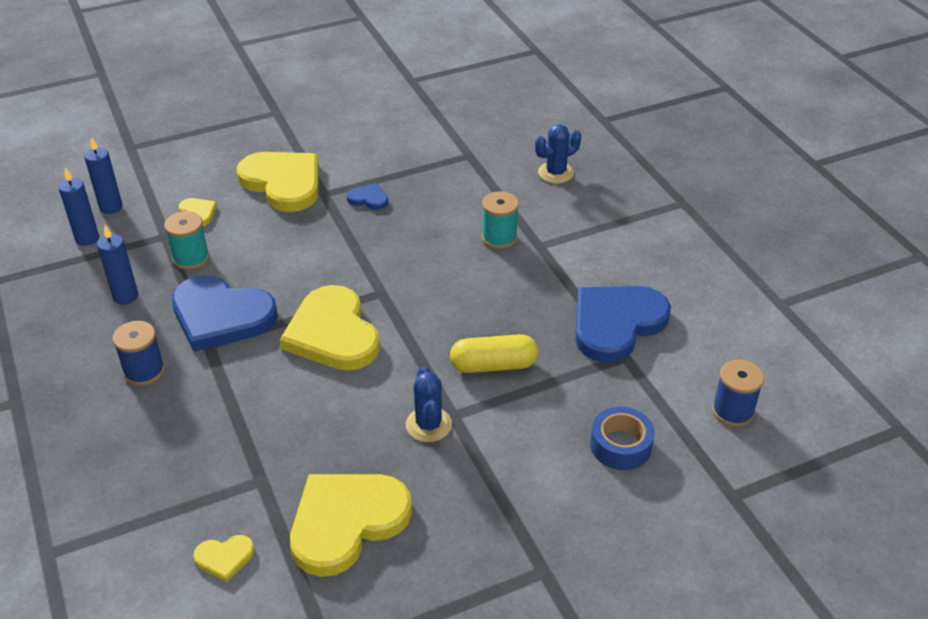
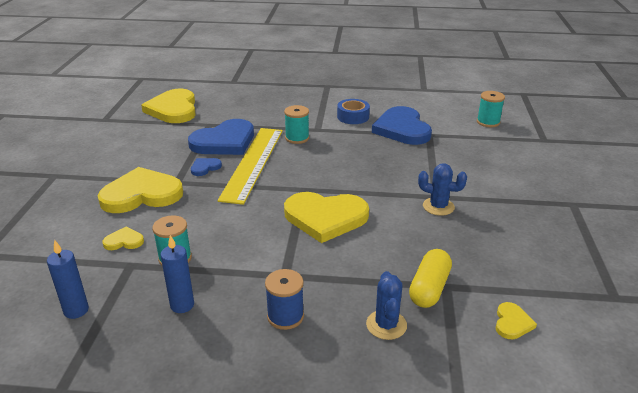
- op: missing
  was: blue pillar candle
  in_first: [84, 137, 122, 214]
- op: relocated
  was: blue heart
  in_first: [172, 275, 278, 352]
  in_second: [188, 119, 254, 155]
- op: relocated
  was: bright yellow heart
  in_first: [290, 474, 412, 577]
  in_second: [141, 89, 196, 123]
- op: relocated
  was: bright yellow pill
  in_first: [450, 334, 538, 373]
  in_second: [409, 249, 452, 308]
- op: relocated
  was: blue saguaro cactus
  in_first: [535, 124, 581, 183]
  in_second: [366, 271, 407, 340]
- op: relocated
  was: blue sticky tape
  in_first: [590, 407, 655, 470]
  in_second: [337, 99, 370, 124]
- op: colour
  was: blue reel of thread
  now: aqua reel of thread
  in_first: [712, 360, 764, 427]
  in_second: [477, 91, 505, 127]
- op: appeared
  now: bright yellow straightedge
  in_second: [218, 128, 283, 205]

▸ **Goal of the exercise**
Only a number is wanted here: how many lines of the data hold the string "thread".

▸ **Answer for the task**
2